### MATERIALS PROVIDED
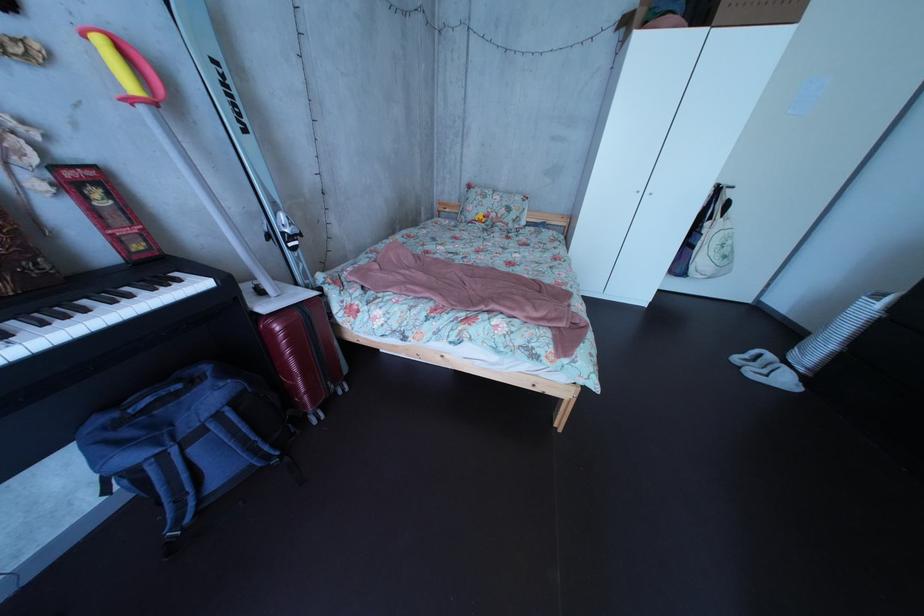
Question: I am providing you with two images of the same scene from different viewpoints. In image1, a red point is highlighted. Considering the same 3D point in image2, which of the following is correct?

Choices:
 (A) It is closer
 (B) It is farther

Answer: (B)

### GOAL OF THE EXERCISE
Reproduce the text of every item above verbatim, leaving out the pictures.

### ANSWER SECTION
Question: I am providing you with two images of the same scene from different viewpoints. In image1, a red point is highlighted. Considering the same 3D point in image2, which of the following is correct?

Choices:
 (A) It is closer
 (B) It is farther

Answer: (B)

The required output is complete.